Image change detection data:
============================================================

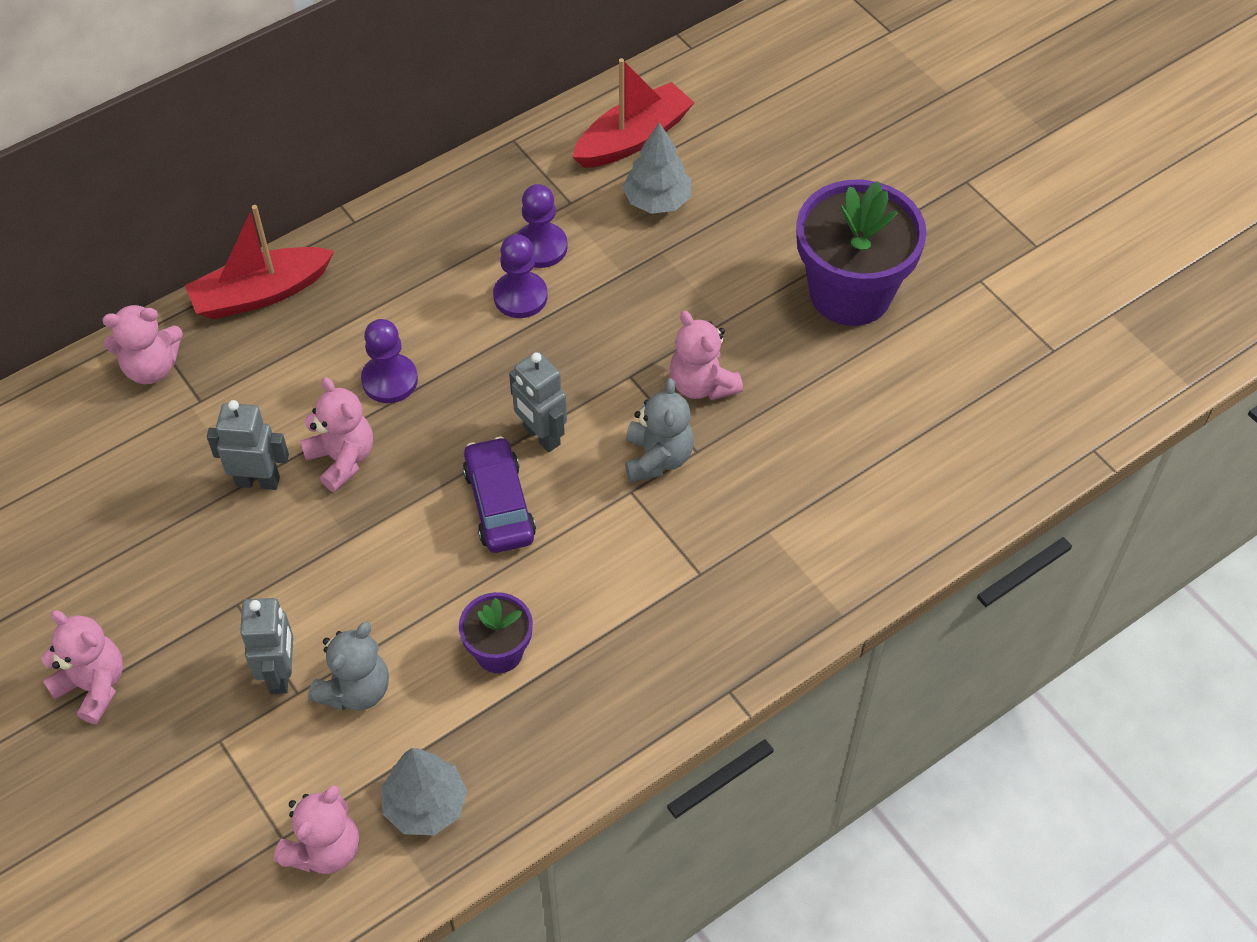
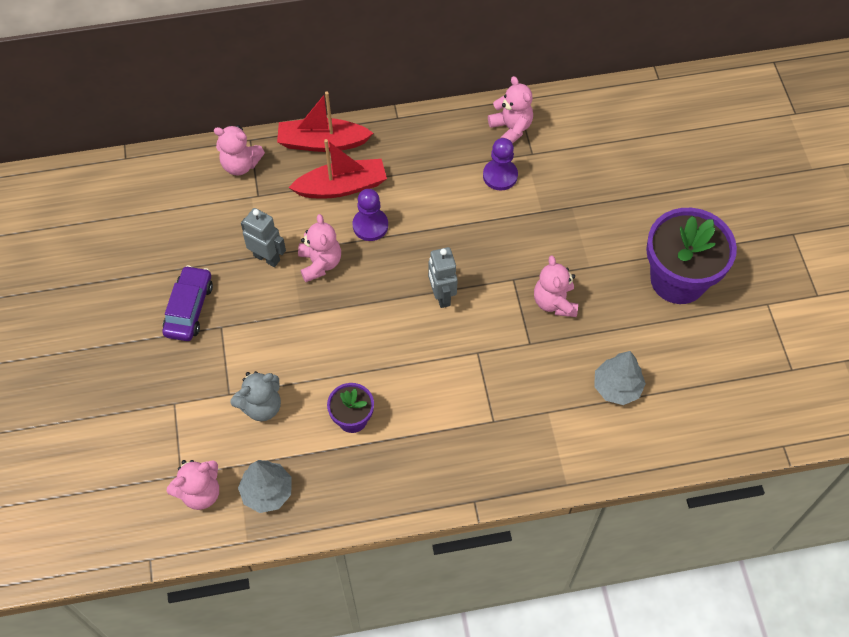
camera: 25 degrees right, 5 degrees up
pink teddy bear [41,610,123,724] -> pink teddy bear moved to [488,76,533,144]
grey robot [240,598,293,694] -> none
purple car [463,436,536,553] -> purple car moved to [162,265,213,341]
purple pawn [493,234,548,318] -> none
red boat [572,58,695,168] -> red boat moved to [288,139,387,198]
grey tree [622,122,691,214] -> grey tree moved to [594,351,646,405]
grey teddy bear [625,378,694,482] -> none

============================================================

Task instructions: Leave out all images, then reproduce the entries above exactly.

Problem solution:
camera: 25 degrees right, 5 degrees up
pink teddy bear [41,610,123,724] -> pink teddy bear moved to [488,76,533,144]
grey robot [240,598,293,694] -> none
purple car [463,436,536,553] -> purple car moved to [162,265,213,341]
purple pawn [493,234,548,318] -> none
red boat [572,58,695,168] -> red boat moved to [288,139,387,198]
grey tree [622,122,691,214] -> grey tree moved to [594,351,646,405]
grey teddy bear [625,378,694,482] -> none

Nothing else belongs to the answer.